» WORK ORDER
In your copy, drop the images and return each record exactly as it stands.
**** DATA IN THIS EXERCISE
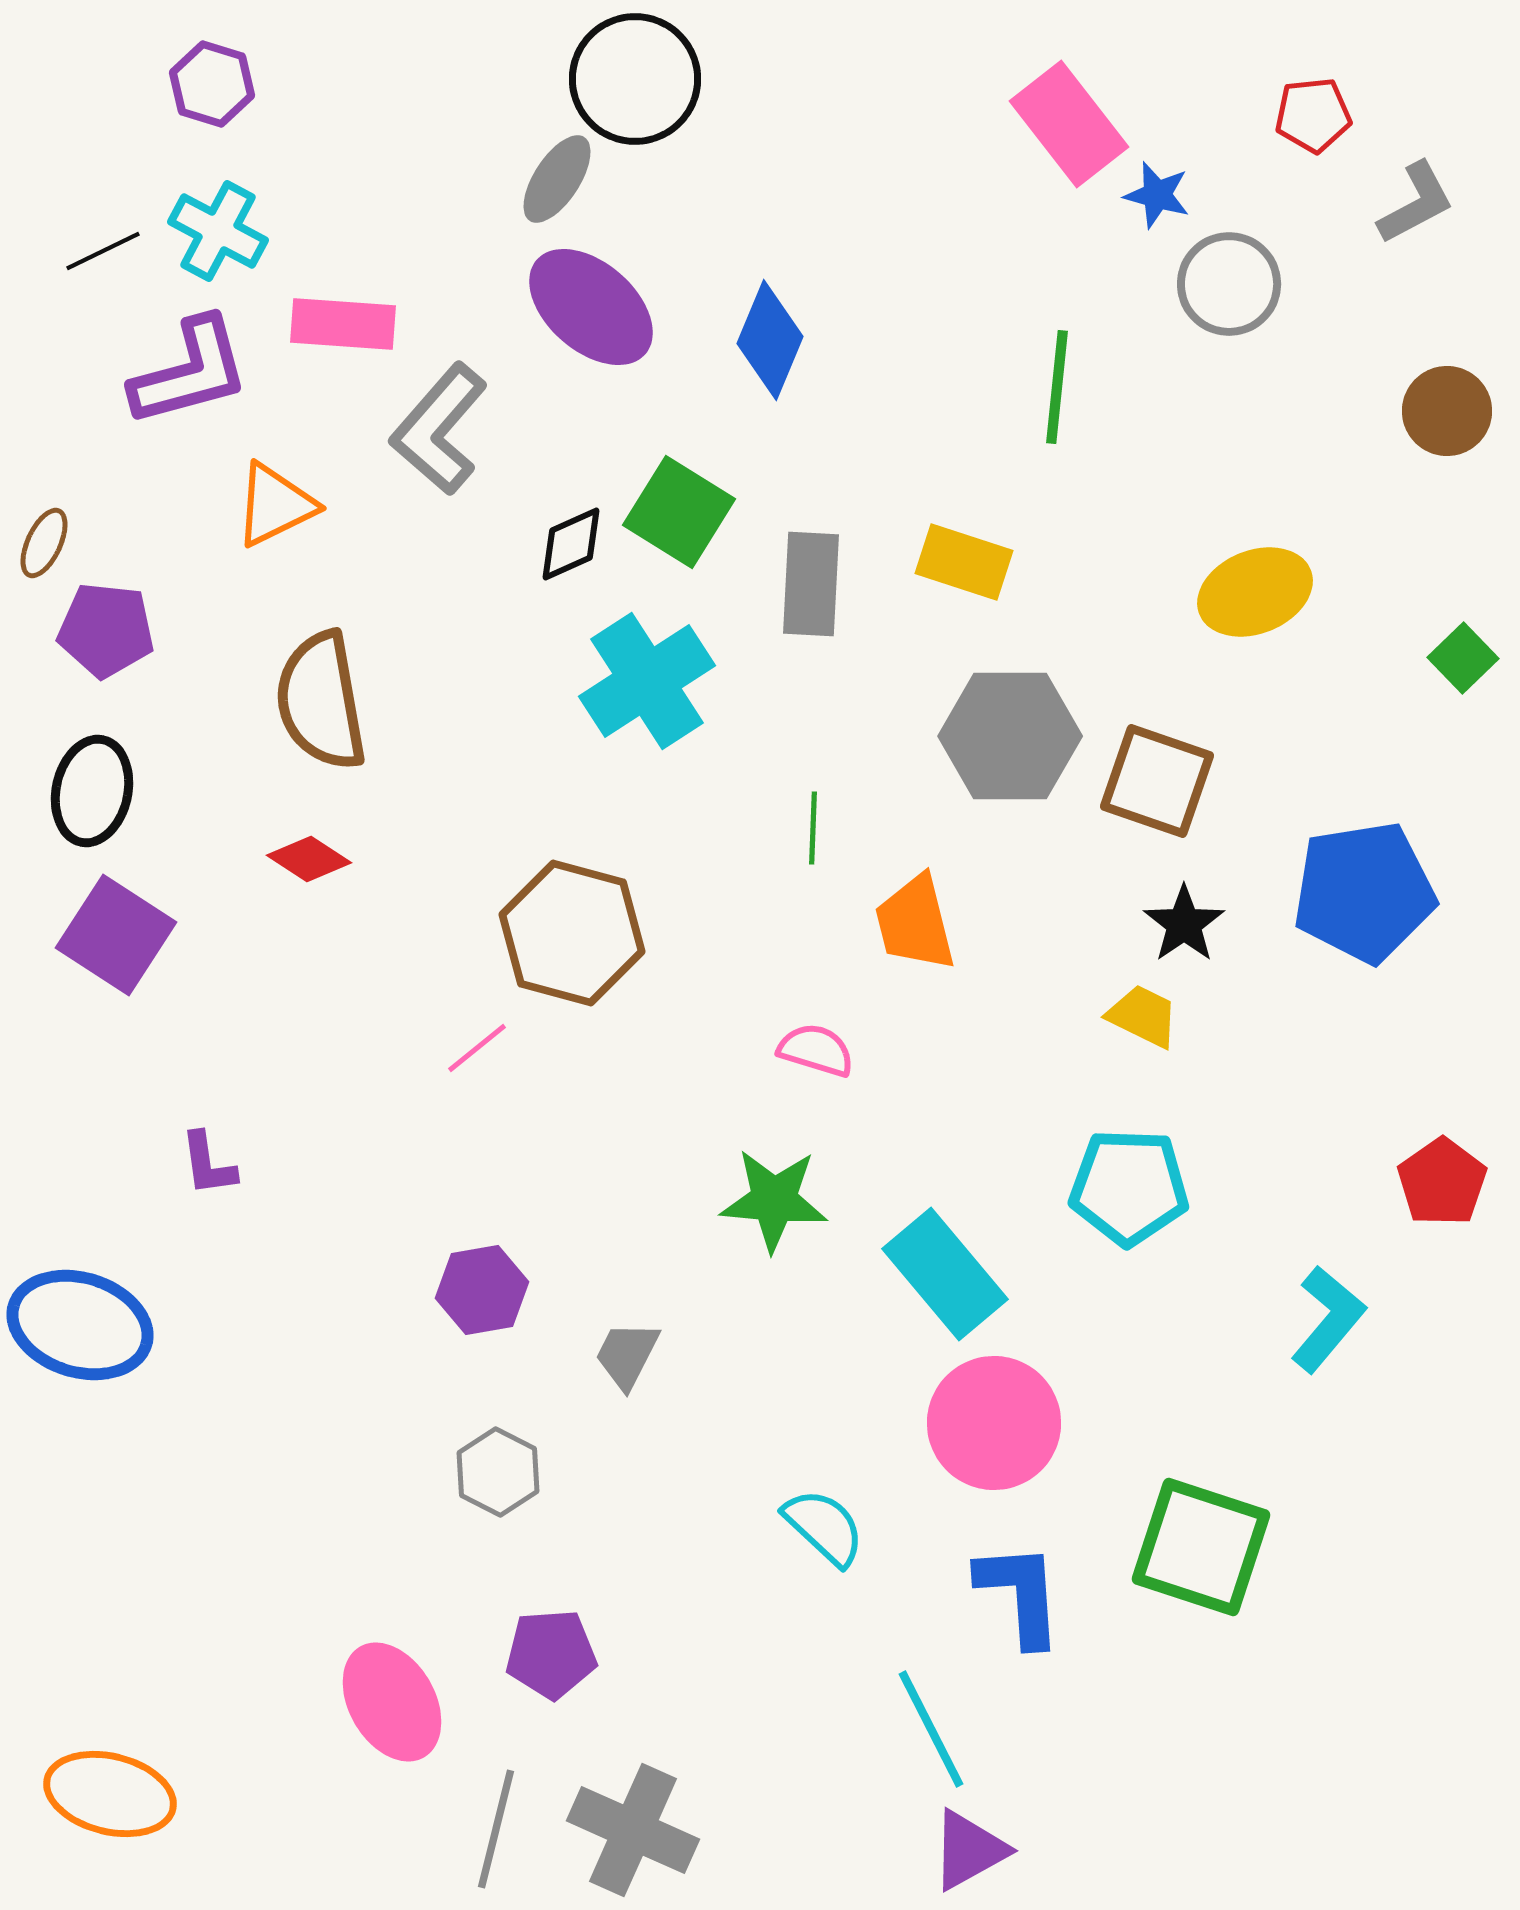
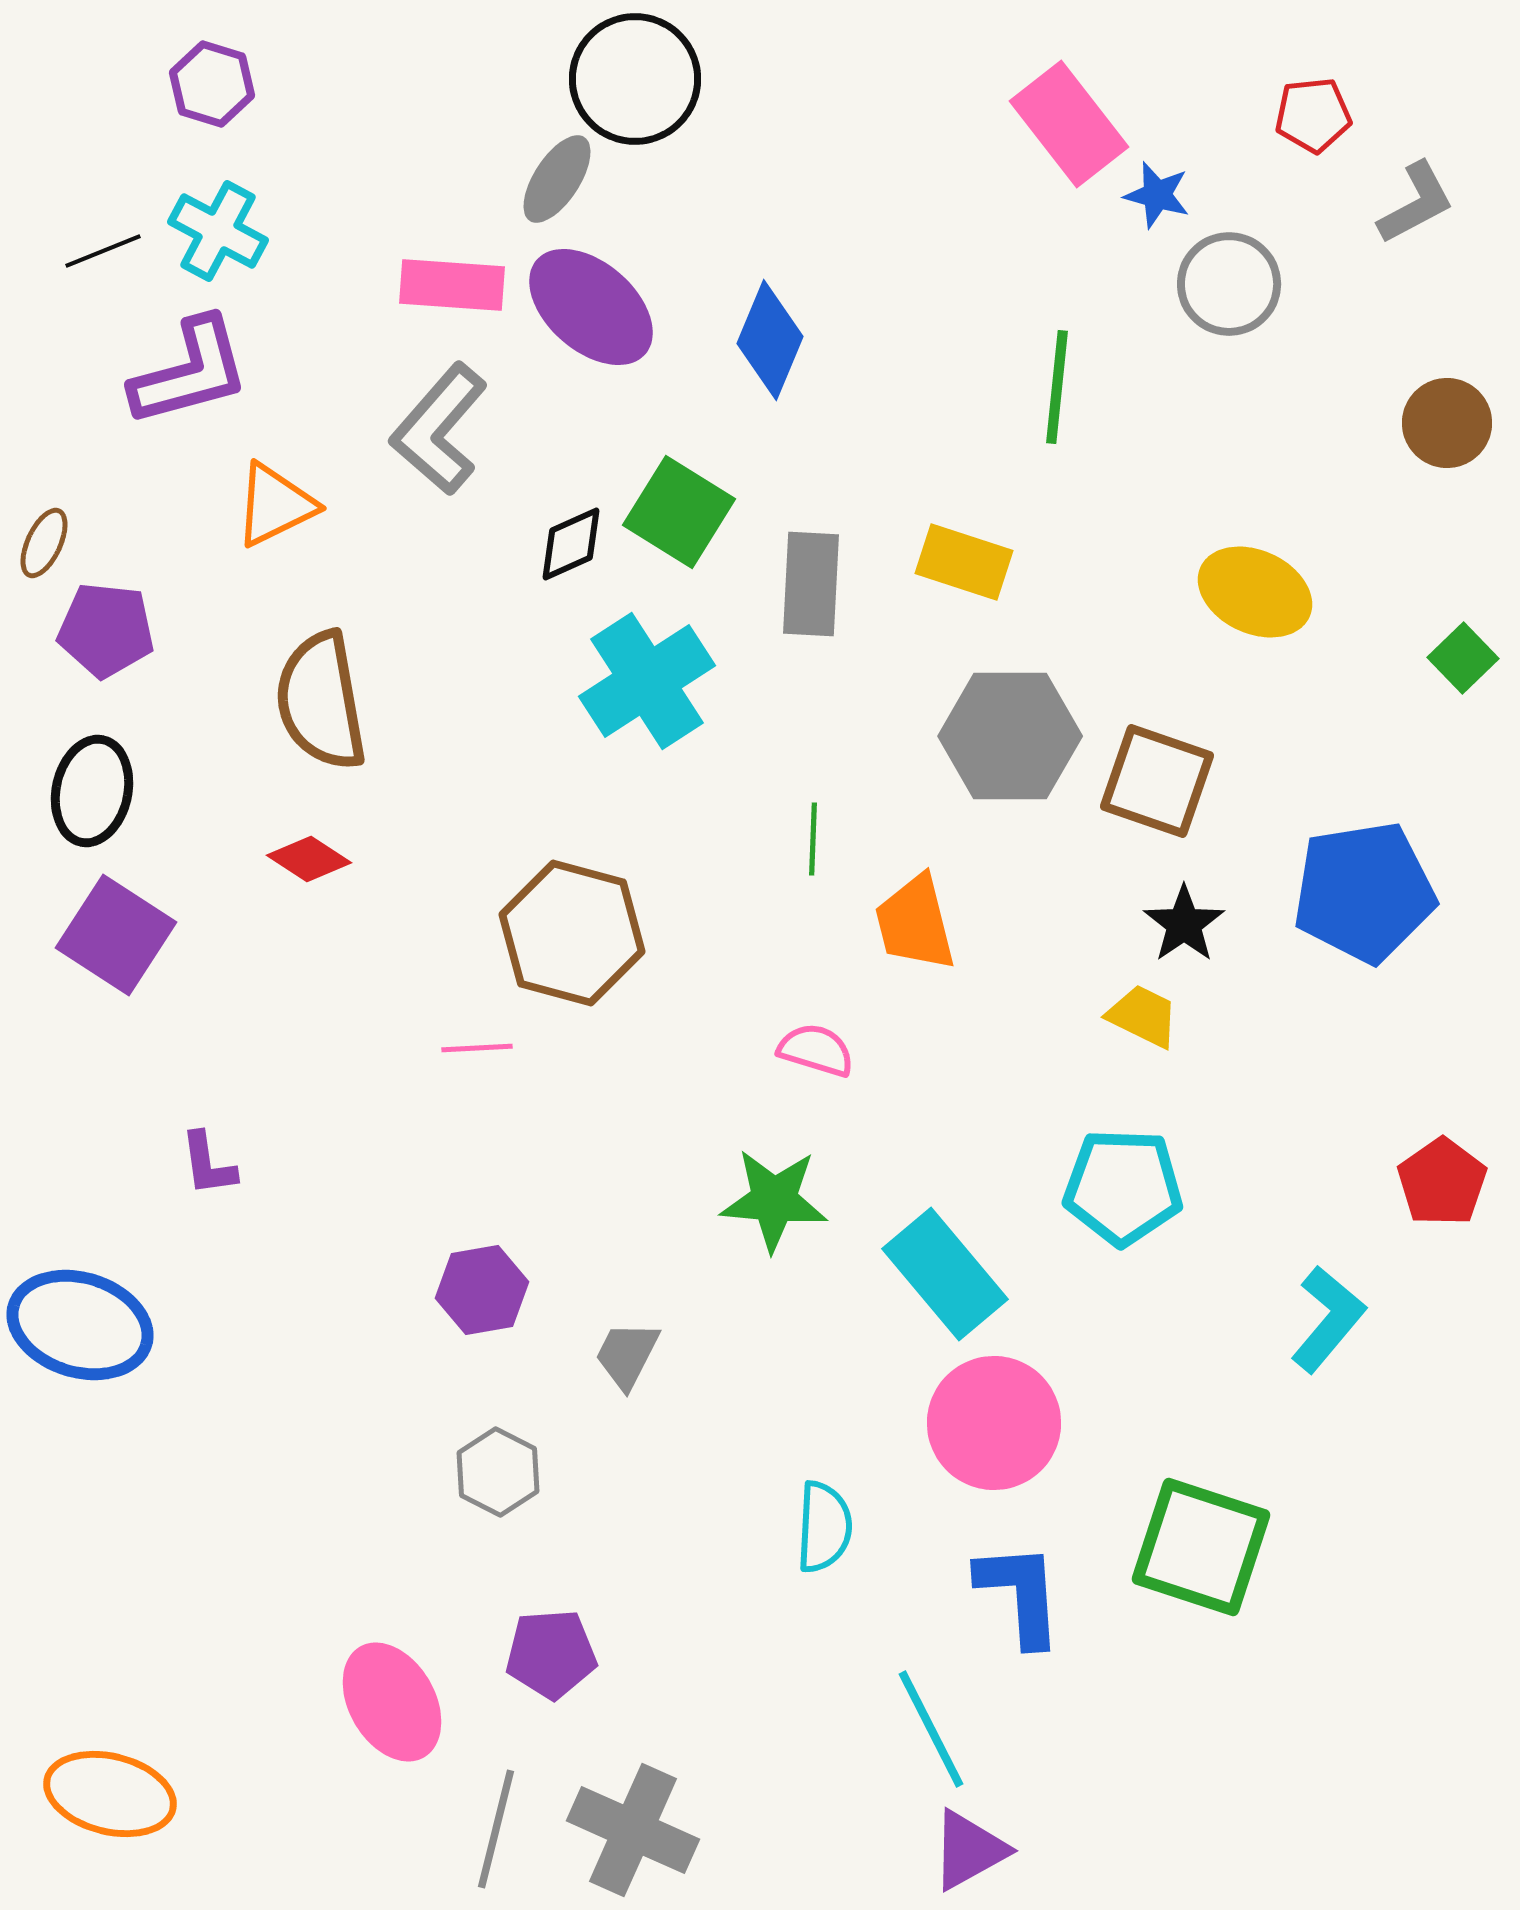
black line at (103, 251): rotated 4 degrees clockwise
pink rectangle at (343, 324): moved 109 px right, 39 px up
brown circle at (1447, 411): moved 12 px down
yellow ellipse at (1255, 592): rotated 47 degrees clockwise
green line at (813, 828): moved 11 px down
pink line at (477, 1048): rotated 36 degrees clockwise
cyan pentagon at (1129, 1187): moved 6 px left
cyan semicircle at (824, 1527): rotated 50 degrees clockwise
********
» TASK SOLUTION
black line at (103, 251): rotated 4 degrees clockwise
pink rectangle at (343, 324): moved 109 px right, 39 px up
brown circle at (1447, 411): moved 12 px down
yellow ellipse at (1255, 592): rotated 47 degrees clockwise
green line at (813, 828): moved 11 px down
pink line at (477, 1048): rotated 36 degrees clockwise
cyan pentagon at (1129, 1187): moved 6 px left
cyan semicircle at (824, 1527): rotated 50 degrees clockwise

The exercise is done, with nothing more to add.